Every line below from the one containing "- removed: blue shoe (454, 458)" through the one containing "camera: 145 degrees right, 0 degrees up" must be transcribed exactly. Omit all lines outside that stretch.

**Data listing**
════════════════

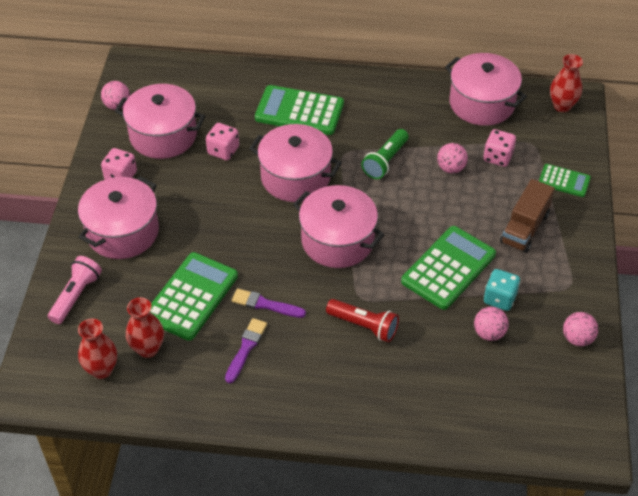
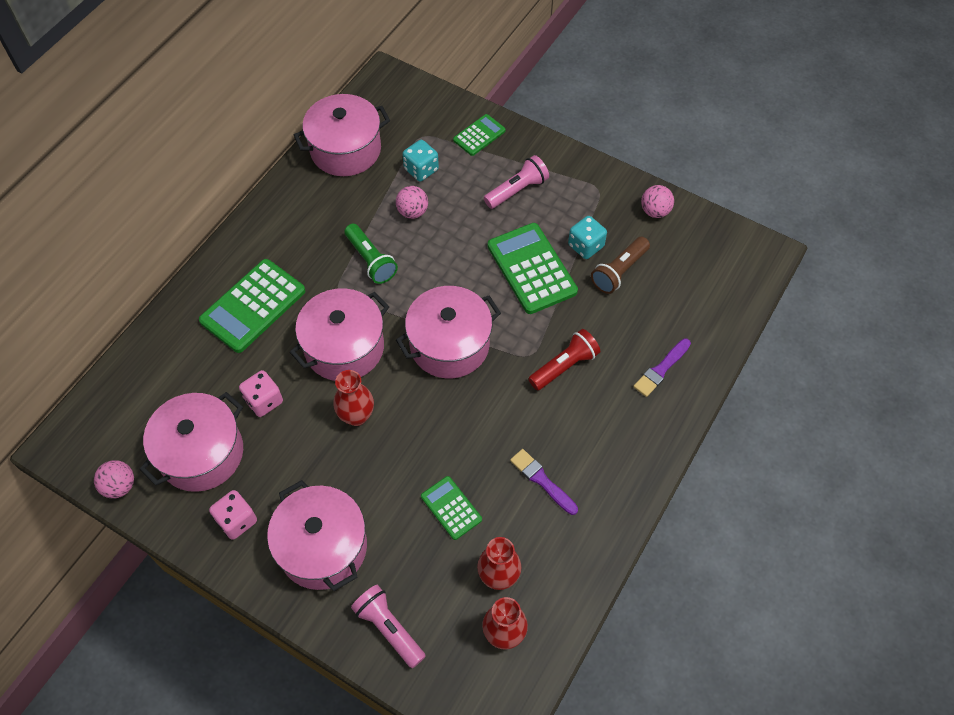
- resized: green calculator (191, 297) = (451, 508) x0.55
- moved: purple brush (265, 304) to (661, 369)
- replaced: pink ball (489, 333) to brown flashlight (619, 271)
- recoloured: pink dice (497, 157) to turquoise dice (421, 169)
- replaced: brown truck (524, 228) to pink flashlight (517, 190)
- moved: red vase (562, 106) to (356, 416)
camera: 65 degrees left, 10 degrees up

════════════════

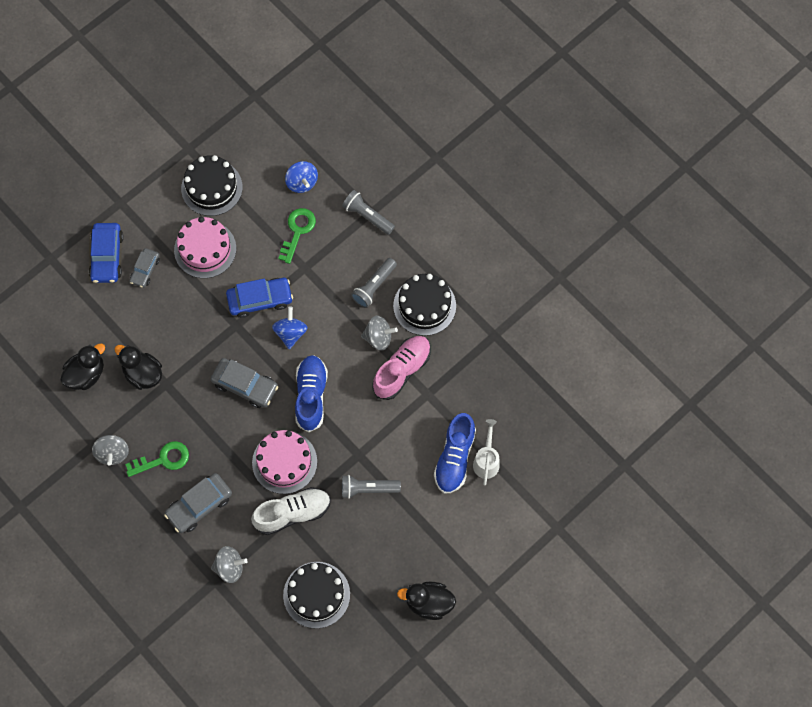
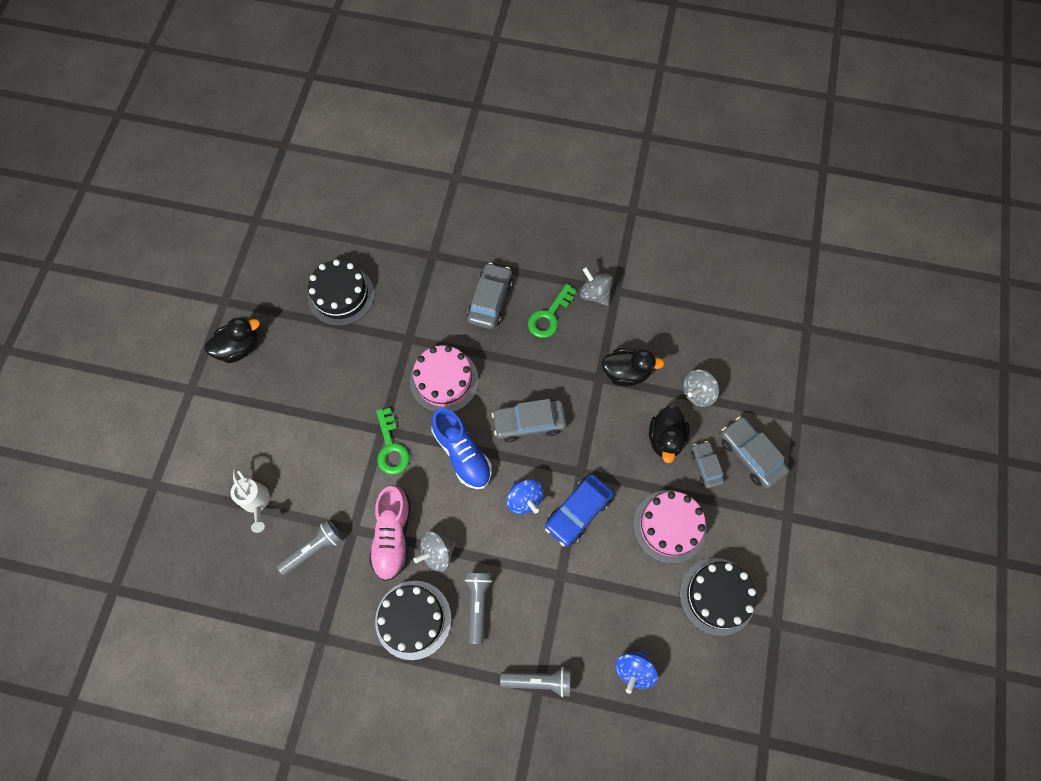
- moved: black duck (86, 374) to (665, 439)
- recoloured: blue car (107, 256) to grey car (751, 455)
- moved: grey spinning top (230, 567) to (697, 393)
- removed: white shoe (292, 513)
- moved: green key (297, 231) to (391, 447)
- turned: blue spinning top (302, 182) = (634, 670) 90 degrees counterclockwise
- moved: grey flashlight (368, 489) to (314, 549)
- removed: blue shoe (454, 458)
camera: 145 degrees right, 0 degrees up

════════════════

**Output for this exercise**
- removed: blue shoe (454, 458)
camera: 145 degrees right, 0 degrees up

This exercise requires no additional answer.